### ASSIGNED TASK
What appears from the first line of the records below through the line containing "(432, 84) = (634, 100): purple" must be reproduced verbatim.

[Data records]
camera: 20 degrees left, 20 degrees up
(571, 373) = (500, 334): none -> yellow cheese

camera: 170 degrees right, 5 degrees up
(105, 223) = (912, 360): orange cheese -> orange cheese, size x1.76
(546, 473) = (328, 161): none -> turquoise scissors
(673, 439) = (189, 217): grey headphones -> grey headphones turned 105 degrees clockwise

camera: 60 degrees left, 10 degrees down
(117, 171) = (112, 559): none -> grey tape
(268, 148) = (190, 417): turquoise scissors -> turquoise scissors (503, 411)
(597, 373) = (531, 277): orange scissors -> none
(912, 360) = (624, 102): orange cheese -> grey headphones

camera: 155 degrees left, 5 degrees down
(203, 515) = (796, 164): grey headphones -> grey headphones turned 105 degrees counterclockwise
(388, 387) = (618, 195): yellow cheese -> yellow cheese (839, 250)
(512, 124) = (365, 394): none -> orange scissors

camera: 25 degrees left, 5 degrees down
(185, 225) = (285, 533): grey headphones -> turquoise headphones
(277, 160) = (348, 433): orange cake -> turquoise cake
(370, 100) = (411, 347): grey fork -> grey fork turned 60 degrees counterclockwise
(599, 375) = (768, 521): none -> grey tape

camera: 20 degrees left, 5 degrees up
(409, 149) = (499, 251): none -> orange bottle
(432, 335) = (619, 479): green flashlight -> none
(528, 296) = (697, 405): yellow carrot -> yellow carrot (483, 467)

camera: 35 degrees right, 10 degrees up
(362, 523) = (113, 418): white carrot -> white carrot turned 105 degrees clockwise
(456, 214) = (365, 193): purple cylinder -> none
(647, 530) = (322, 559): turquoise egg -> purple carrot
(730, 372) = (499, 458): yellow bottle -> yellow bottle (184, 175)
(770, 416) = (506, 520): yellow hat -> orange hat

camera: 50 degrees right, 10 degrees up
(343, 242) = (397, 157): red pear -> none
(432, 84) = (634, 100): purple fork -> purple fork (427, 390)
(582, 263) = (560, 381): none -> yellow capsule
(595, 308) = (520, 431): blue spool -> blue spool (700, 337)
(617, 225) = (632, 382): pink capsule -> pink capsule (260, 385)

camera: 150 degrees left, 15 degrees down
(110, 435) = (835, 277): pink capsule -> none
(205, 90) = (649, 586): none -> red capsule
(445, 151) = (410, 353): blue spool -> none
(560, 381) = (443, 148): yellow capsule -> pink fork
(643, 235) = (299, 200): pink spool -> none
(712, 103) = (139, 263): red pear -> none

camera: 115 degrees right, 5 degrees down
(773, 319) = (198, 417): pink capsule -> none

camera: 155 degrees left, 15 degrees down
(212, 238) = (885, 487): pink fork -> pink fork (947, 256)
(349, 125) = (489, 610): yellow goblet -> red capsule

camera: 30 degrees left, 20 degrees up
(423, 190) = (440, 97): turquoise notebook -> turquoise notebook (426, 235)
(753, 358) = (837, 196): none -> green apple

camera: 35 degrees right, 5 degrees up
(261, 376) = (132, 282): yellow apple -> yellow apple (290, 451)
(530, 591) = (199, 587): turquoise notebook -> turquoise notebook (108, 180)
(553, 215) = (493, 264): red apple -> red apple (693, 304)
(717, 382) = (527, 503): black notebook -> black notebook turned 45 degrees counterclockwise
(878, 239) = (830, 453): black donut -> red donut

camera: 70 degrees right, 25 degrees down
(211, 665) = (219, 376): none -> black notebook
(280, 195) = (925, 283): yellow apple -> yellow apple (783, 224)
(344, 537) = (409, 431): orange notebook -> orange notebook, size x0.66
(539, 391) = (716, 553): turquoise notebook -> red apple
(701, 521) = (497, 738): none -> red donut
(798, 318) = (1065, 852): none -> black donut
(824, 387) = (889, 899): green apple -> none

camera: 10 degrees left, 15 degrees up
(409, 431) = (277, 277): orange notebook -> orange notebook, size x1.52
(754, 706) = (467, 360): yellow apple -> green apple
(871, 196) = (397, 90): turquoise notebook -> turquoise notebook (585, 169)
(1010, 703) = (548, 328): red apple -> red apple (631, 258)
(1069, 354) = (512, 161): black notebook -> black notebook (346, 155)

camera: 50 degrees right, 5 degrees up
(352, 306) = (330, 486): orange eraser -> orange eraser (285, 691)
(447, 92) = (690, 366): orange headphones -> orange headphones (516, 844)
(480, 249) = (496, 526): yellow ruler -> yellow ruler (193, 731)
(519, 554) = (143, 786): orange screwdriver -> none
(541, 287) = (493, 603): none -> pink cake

### ANSWER TO THIS TASK
camera: 20 degrees left, 20 degrees up
(571, 373) = (500, 334): none -> yellow cheese

camera: 170 degrees right, 5 degrees up
(105, 223) = (912, 360): orange cheese -> orange cheese, size x1.76
(546, 473) = (328, 161): none -> turquoise scissors
(673, 439) = (189, 217): grey headphones -> grey headphones turned 105 degrees clockwise

camera: 60 degrees left, 10 degrees down
(117, 171) = (112, 559): none -> grey tape
(268, 148) = (190, 417): turquoise scissors -> turquoise scissors (503, 411)
(597, 373) = (531, 277): orange scissors -> none
(912, 360) = (624, 102): orange cheese -> grey headphones

camera: 155 degrees left, 5 degrees down
(203, 515) = (796, 164): grey headphones -> grey headphones turned 105 degrees counterclockwise
(388, 387) = (618, 195): yellow cheese -> yellow cheese (839, 250)
(512, 124) = (365, 394): none -> orange scissors

camera: 25 degrees left, 5 degrees down
(185, 225) = (285, 533): grey headphones -> turquoise headphones
(277, 160) = (348, 433): orange cake -> turquoise cake
(370, 100) = (411, 347): grey fork -> grey fork turned 60 degrees counterclockwise
(599, 375) = (768, 521): none -> grey tape

camera: 20 degrees left, 5 degrees up
(409, 149) = (499, 251): none -> orange bottle
(432, 335) = (619, 479): green flashlight -> none
(528, 296) = (697, 405): yellow carrot -> yellow carrot (483, 467)

camera: 35 degrees right, 10 degrees up
(362, 523) = (113, 418): white carrot -> white carrot turned 105 degrees clockwise
(456, 214) = (365, 193): purple cylinder -> none
(647, 530) = (322, 559): turquoise egg -> purple carrot
(730, 372) = (499, 458): yellow bottle -> yellow bottle (184, 175)
(770, 416) = (506, 520): yellow hat -> orange hat

camera: 50 degrees right, 10 degrees up
(343, 242) = (397, 157): red pear -> none
(432, 84) = (634, 100): purple fork -> purple fork (427, 390)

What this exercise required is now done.